# Task requirements
Give back exactly the lines of the material below that start at the line containing "black flashlight: 3 -> 5" and end at the line containing "yellow flashlight: 5 -> 1", and no others.

# Data records
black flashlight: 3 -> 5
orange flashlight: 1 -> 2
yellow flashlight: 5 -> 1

...

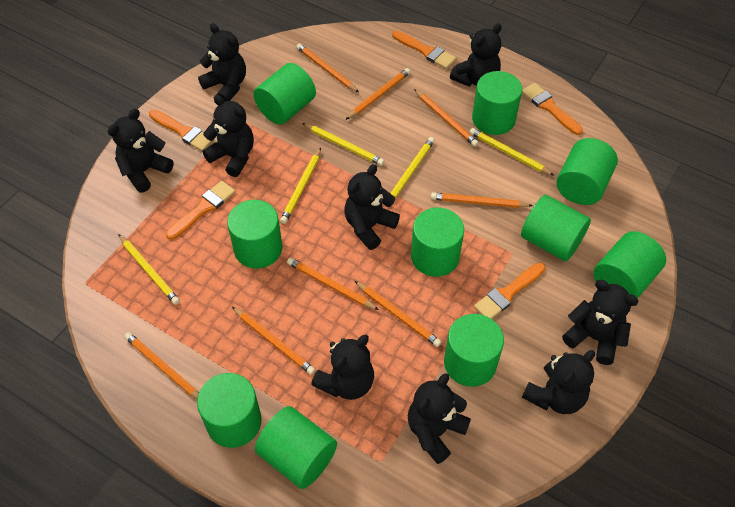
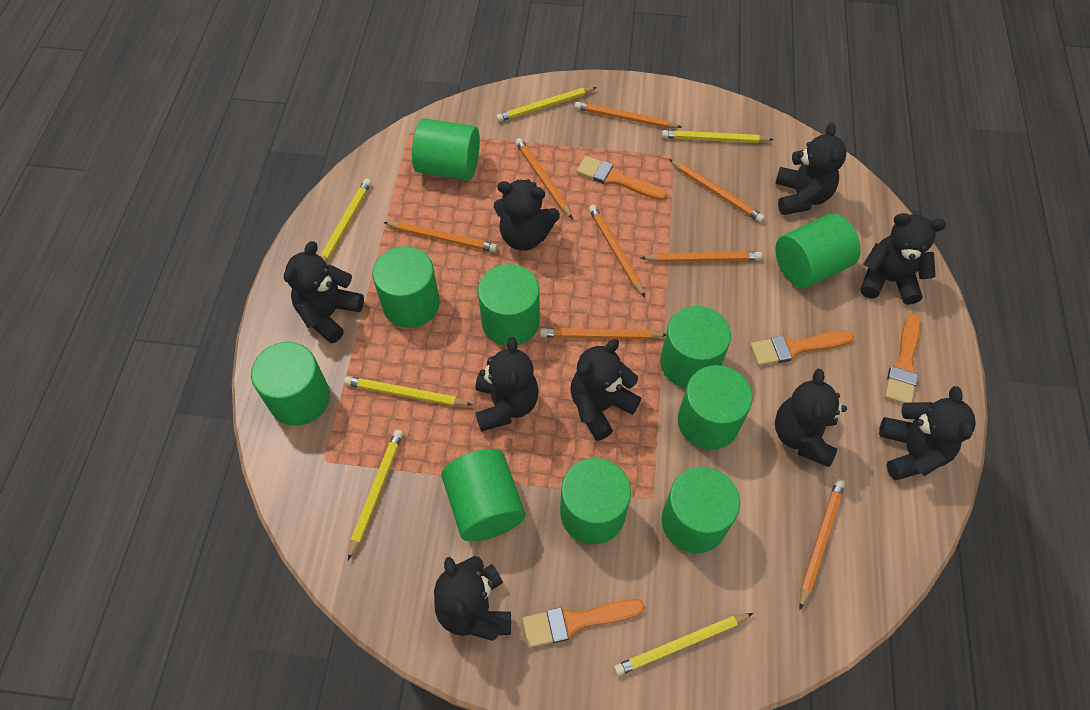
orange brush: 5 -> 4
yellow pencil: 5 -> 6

# Your solution
black flashlight: 3 -> 5
orange flashlight: 1 -> 2
yellow flashlight: 5 -> 1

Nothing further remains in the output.